◆ **WHAT THE TASK ASKS**
Print the whole listing below exactly as given, pictures excluded.

◆ **SUPPLIED DATA**
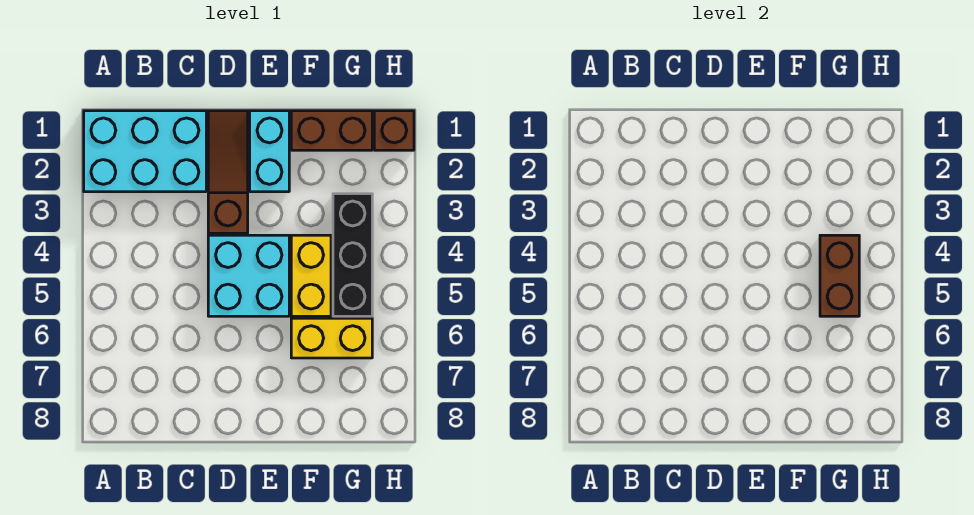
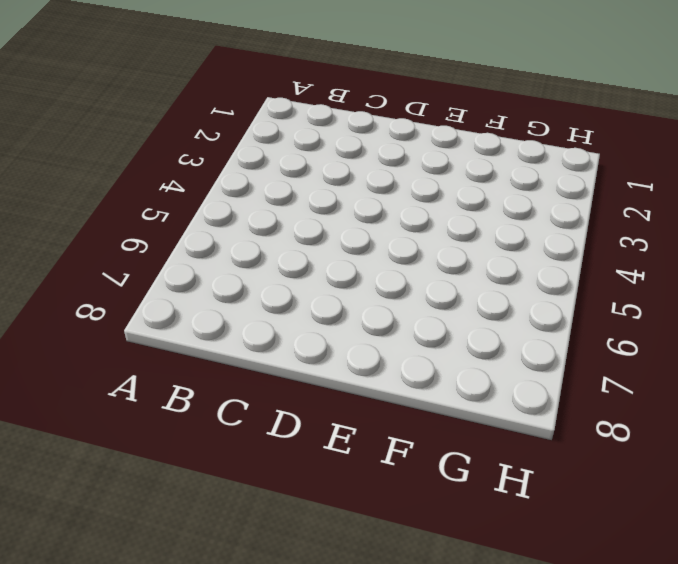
none -> cyan brick A1:C2 level 1
none -> brown slope D1:D3 level 1 top 3

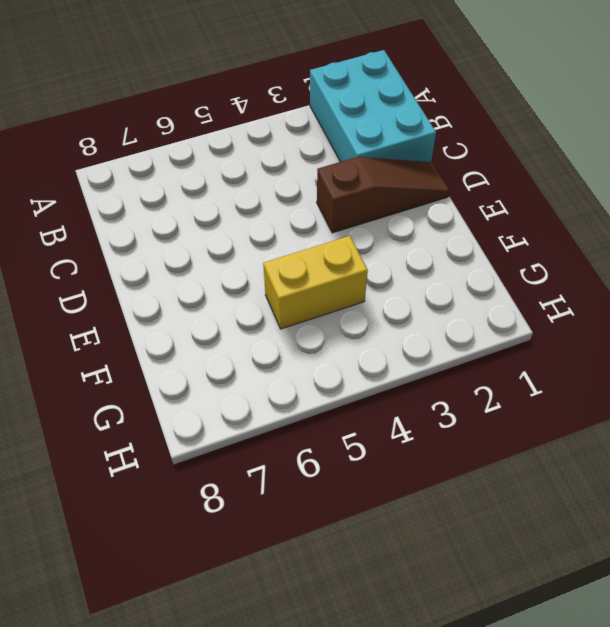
none -> cyan brick D4:E5 level 1
none -> cyan brick E1:E2 level 1

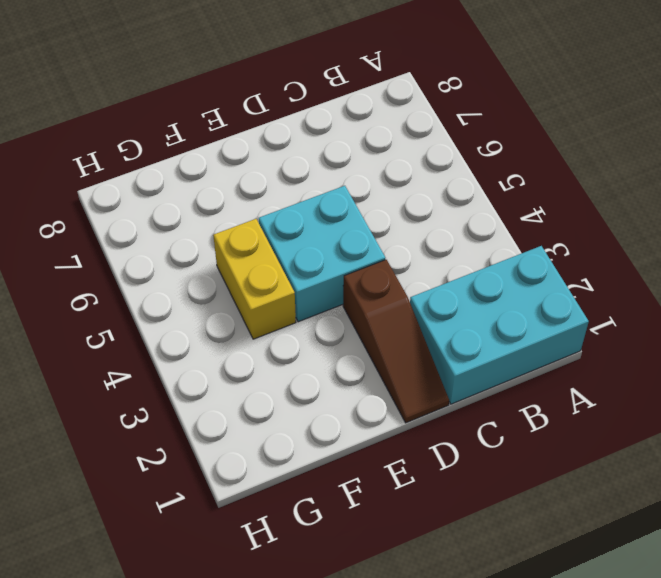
none -> cyan brick E1:E2 level 1
none -> brown brick F1:G1 level 1

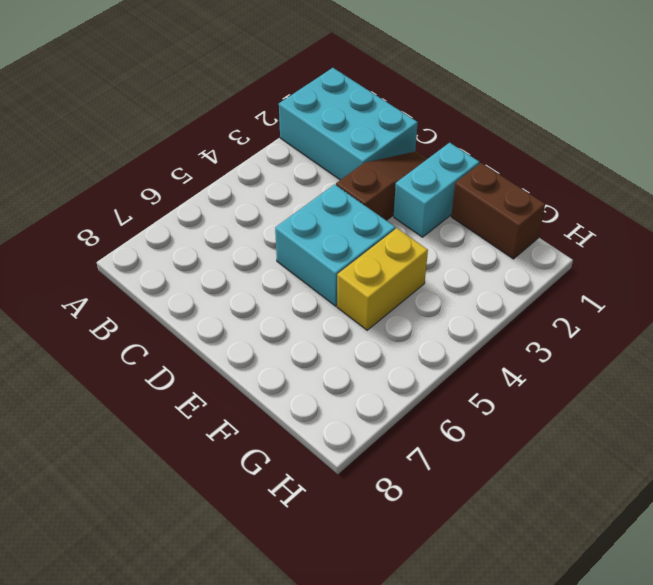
none -> yellow brick F6:G6 level 1
none -> black brick G3:G5 level 1

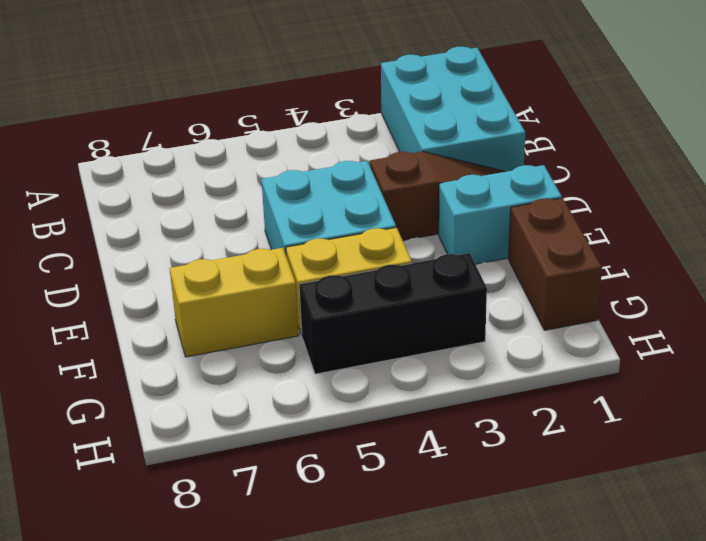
yellow brick F6:F7 level 1 -> yellow brick F6:G6 level 1
none -> brown brick H1 level 1
none -> brown brick G4:G5 level 2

◆ **RESPONSE BOX**
none -> cyan brick A1:C2 level 1
none -> brown slope D1:D3 level 1 top 3

none -> cyan brick D4:E5 level 1
none -> cyan brick E1:E2 level 1

none -> cyan brick E1:E2 level 1
none -> brown brick F1:G1 level 1

none -> yellow brick F6:G6 level 1
none -> black brick G3:G5 level 1

yellow brick F6:F7 level 1 -> yellow brick F6:G6 level 1
none -> brown brick H1 level 1
none -> brown brick G4:G5 level 2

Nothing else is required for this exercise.